_Colored object listings:_
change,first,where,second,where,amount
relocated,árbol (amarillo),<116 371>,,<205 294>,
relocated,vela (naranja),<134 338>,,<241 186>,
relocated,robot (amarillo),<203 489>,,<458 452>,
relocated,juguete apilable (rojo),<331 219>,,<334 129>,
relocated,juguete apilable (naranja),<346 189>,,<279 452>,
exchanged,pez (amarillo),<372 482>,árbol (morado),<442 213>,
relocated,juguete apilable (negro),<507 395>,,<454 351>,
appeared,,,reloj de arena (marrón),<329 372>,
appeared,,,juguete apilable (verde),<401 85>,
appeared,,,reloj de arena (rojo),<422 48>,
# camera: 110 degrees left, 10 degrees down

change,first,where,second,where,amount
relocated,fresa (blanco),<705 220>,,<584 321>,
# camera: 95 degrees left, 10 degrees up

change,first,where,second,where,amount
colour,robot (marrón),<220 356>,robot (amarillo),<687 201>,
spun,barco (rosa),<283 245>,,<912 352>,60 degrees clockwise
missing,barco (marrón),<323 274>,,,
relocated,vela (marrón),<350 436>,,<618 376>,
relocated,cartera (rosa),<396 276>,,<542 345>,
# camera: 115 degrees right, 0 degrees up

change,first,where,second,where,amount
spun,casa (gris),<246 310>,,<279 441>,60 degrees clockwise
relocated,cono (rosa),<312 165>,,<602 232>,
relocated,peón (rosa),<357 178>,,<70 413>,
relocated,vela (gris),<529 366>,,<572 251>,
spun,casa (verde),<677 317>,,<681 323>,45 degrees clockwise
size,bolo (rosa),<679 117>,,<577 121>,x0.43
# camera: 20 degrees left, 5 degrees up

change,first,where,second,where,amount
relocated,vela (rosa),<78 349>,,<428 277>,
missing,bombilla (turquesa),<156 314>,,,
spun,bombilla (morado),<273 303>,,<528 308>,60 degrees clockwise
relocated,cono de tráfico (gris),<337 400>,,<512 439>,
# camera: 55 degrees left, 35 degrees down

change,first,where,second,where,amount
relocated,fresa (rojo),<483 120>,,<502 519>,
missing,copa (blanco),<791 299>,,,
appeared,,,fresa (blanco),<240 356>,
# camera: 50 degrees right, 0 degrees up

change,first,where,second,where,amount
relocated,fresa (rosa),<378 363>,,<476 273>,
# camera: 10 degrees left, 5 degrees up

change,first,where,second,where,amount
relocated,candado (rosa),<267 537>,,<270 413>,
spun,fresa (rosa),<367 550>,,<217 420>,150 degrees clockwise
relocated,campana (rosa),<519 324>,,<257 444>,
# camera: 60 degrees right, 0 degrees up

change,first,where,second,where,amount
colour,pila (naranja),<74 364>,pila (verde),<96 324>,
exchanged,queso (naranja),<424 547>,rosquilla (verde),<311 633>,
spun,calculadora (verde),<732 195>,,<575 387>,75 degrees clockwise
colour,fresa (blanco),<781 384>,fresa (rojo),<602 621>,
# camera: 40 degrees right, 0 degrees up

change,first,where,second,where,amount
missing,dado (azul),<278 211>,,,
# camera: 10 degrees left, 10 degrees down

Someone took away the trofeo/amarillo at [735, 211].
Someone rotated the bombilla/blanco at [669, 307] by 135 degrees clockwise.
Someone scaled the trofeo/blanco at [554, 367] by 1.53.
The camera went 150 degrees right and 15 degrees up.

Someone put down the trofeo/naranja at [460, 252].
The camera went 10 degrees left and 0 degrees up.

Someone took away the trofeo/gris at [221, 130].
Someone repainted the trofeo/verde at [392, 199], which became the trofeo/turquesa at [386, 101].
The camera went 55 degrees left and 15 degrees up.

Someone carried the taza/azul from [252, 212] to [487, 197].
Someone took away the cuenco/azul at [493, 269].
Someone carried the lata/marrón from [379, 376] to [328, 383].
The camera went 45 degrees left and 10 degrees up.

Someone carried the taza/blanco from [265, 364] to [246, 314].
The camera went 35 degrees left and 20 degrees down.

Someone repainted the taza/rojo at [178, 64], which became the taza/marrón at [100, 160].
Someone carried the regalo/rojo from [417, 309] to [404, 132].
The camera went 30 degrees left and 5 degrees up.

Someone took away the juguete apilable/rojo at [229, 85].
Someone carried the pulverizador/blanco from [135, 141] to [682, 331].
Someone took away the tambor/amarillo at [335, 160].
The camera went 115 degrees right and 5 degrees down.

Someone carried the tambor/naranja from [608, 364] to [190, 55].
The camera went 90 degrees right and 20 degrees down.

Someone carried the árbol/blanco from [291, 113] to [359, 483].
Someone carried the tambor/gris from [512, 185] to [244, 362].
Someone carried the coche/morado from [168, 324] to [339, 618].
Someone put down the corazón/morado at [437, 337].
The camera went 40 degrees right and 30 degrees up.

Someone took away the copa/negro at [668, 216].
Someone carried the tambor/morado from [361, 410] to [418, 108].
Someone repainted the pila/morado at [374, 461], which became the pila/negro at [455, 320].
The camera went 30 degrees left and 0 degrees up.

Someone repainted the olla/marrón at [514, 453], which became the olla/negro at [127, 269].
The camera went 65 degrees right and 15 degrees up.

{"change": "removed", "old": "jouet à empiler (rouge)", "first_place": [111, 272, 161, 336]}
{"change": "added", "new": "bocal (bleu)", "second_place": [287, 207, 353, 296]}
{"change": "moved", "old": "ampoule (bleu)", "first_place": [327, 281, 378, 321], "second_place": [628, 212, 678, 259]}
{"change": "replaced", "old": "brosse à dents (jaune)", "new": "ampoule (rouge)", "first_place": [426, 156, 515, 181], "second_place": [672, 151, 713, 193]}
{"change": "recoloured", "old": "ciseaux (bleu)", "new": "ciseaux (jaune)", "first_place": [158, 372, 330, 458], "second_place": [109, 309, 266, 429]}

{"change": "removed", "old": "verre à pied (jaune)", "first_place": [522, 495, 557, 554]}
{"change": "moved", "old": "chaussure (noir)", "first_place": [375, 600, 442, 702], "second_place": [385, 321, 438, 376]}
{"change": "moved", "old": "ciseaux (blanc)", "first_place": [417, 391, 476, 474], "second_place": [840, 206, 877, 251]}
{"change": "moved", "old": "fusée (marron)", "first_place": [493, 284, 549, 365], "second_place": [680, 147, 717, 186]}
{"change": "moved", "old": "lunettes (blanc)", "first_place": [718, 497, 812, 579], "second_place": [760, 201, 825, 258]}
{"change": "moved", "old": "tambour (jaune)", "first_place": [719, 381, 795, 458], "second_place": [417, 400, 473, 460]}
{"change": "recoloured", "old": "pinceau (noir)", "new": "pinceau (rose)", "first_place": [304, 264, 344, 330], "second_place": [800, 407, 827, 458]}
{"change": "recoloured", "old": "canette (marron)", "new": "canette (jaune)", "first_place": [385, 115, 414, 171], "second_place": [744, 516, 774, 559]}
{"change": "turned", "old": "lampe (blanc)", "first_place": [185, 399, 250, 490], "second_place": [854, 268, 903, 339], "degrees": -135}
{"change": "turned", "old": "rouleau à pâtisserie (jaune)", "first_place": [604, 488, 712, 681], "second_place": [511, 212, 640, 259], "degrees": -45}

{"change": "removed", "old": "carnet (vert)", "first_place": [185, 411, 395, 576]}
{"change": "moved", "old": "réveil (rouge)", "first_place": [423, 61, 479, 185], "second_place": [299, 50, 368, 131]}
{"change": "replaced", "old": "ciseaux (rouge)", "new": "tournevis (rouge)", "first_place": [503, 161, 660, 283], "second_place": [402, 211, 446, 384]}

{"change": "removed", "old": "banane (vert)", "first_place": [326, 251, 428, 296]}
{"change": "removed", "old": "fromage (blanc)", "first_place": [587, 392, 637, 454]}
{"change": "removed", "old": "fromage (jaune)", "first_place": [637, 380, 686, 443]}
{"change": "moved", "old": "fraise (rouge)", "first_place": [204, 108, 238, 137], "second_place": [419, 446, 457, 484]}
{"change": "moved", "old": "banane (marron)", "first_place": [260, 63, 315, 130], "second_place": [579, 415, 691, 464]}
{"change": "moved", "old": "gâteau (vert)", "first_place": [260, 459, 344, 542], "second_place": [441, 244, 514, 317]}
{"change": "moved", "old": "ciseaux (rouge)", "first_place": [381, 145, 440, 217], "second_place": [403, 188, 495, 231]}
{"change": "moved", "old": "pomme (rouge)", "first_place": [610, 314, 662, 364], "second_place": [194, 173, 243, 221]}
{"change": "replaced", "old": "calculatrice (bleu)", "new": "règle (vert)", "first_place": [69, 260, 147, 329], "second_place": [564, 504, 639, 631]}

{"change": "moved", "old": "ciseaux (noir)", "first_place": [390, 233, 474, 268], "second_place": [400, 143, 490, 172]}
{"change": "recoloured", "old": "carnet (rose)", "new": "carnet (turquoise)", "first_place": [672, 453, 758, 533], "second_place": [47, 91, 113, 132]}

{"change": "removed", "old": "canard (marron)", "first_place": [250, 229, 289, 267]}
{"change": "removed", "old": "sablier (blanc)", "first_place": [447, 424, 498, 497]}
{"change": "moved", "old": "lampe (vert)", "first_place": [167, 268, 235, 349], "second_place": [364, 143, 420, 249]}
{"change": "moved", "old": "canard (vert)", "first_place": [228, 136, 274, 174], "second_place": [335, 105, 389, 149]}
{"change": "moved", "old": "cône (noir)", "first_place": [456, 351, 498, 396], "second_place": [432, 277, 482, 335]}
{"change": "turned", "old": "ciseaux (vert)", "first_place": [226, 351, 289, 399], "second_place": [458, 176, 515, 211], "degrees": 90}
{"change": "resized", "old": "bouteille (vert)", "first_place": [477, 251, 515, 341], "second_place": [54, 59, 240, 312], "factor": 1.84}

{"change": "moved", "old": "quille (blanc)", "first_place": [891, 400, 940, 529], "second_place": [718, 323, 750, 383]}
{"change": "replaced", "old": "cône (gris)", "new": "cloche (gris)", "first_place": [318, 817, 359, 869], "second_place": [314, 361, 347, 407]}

_Exercise details:_ For each line of the data that includes the word "reloj", return a copy of it.

_Solved problem:_
appeared,,,reloj de arena (marrón),<329 372>,
appeared,,,reloj de arena (rojo),<422 48>,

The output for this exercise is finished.